● Task description:
Starting with the line containing "167 327 212>" and going on through the line containing "100 304 157>", return the lines of the data below exactly, and only those.

● Listed entries:
- - -
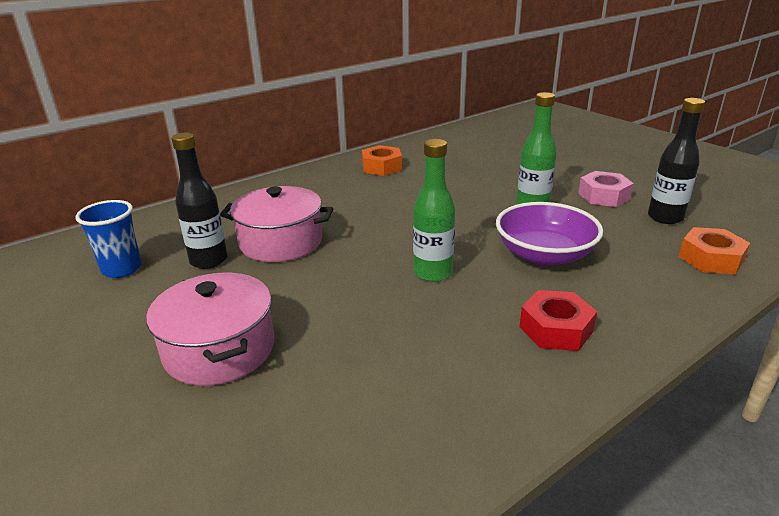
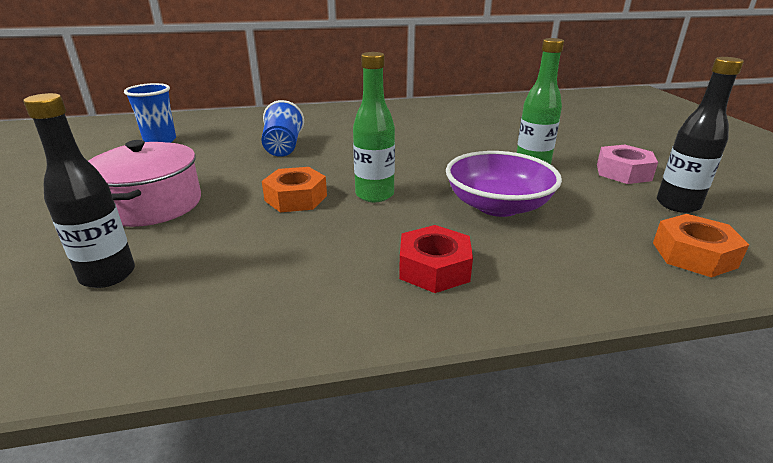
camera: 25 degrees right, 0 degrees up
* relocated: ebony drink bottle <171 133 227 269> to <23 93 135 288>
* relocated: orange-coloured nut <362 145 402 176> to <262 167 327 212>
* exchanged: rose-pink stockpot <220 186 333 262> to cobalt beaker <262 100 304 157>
- - -
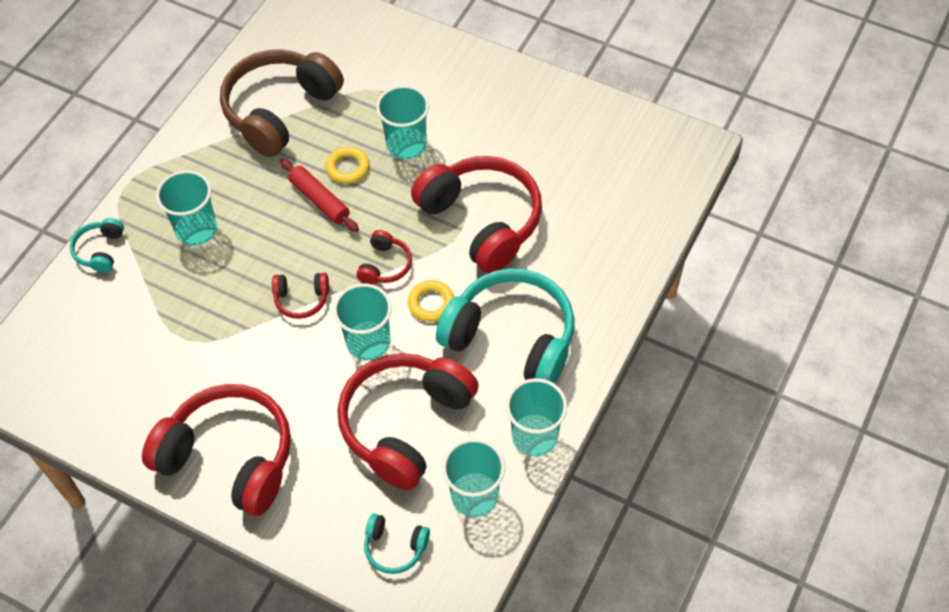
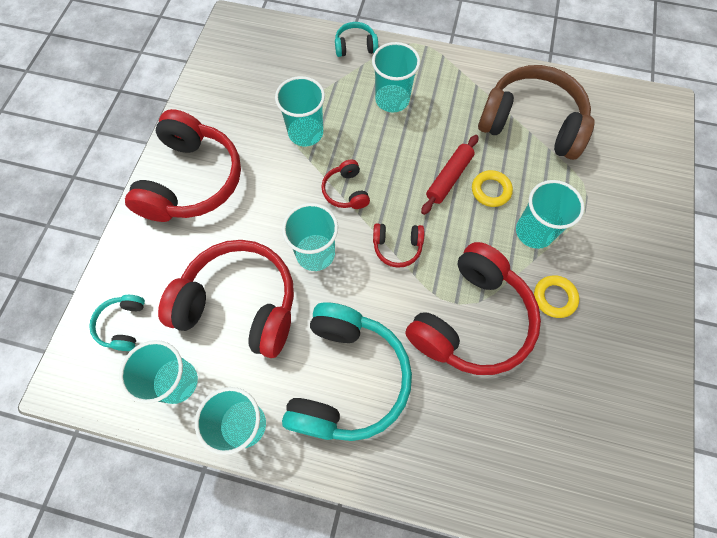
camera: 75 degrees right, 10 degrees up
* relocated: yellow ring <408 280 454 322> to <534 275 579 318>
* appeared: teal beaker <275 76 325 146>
- - -
● Final answer:
* relocated: orange-coloured nut <362 145 402 176> to <262 167 327 212>
* exchanged: rose-pink stockpot <220 186 333 262> to cobalt beaker <262 100 304 157>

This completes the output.